** The problem **
Write out all of the entries that follow, word for word, but skip the pictures.

** Data listing **
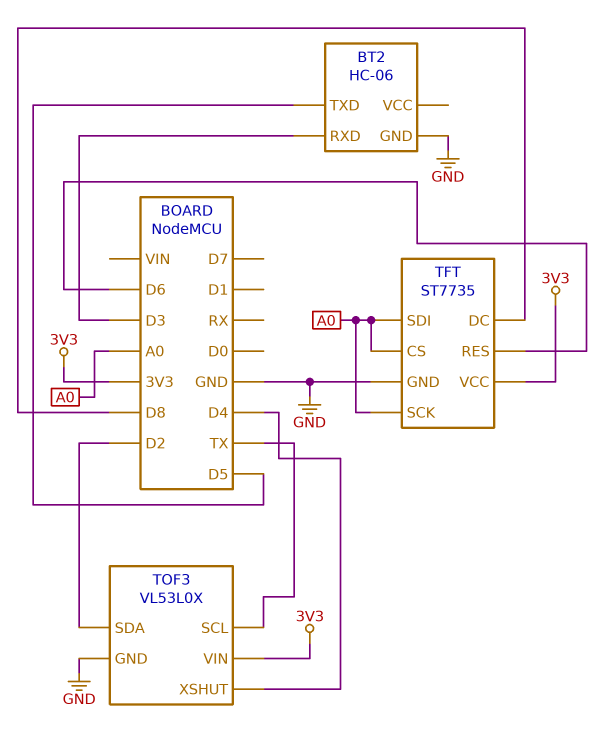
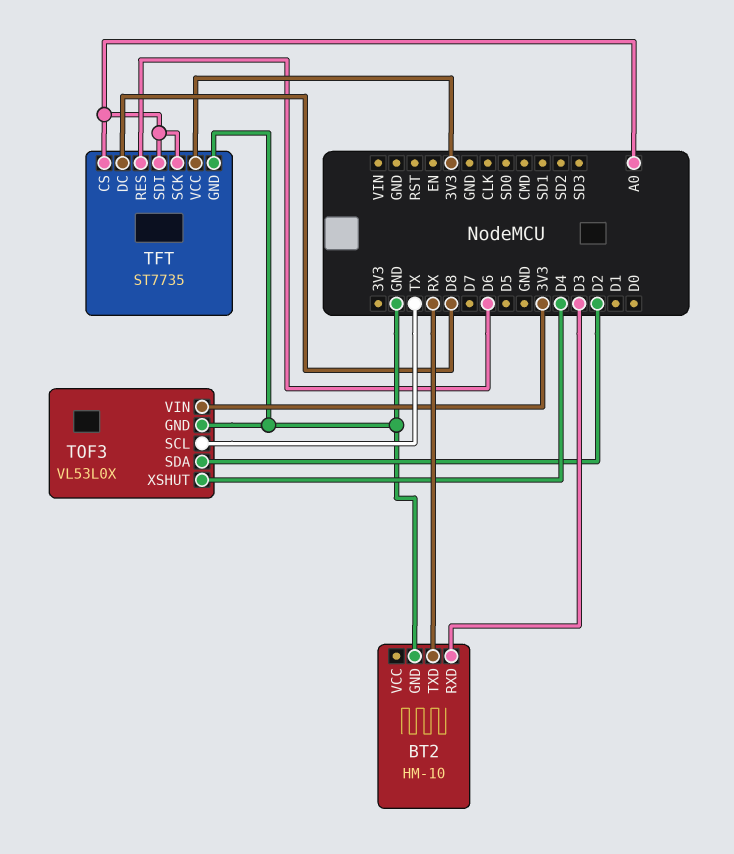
BT2: HC-06 -> HM-10
BT2 pin TXD: D5 -> RX

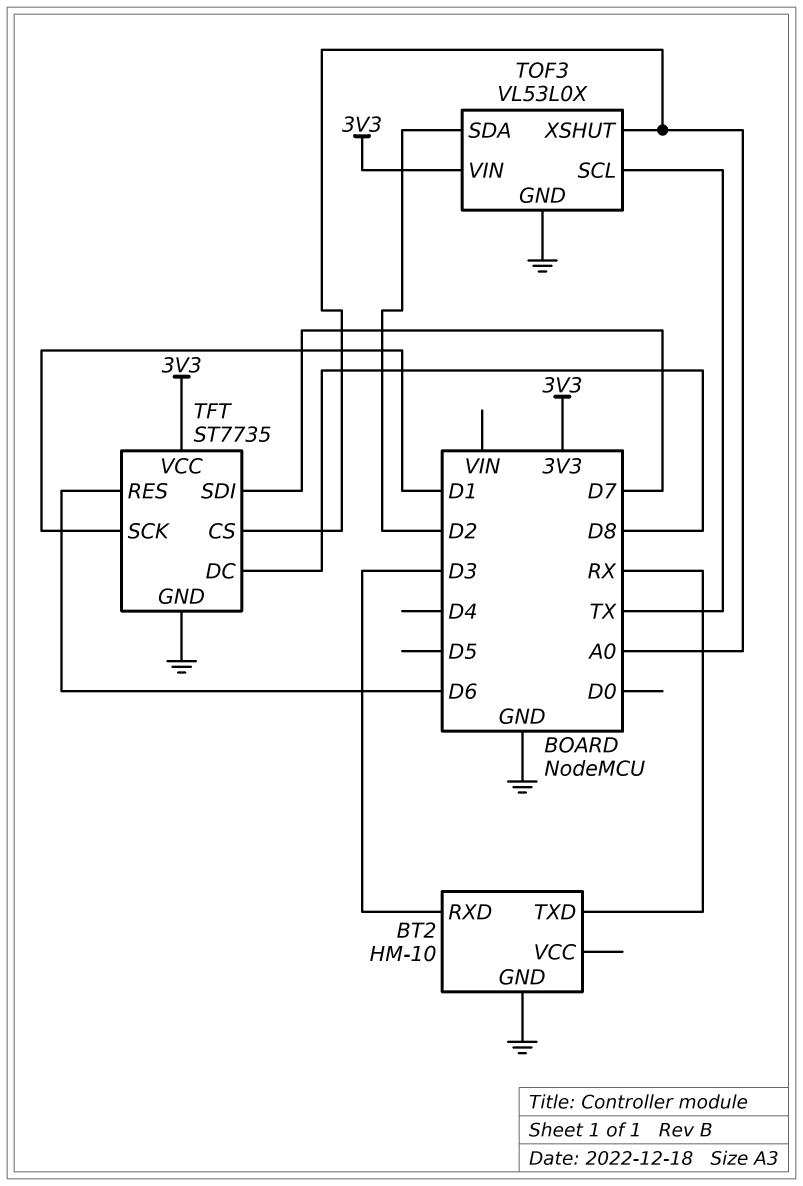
TFT pin SCK: A0 -> D1
TFT pin SDI: A0 -> D7
TOF3 pin XSHUT: D4 -> A0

** Task result **
BT2: HC-06 -> HM-10
BT2 pin TXD: D5 -> RX

TFT pin SCK: A0 -> D1
TFT pin SDI: A0 -> D7
TOF3 pin XSHUT: D4 -> A0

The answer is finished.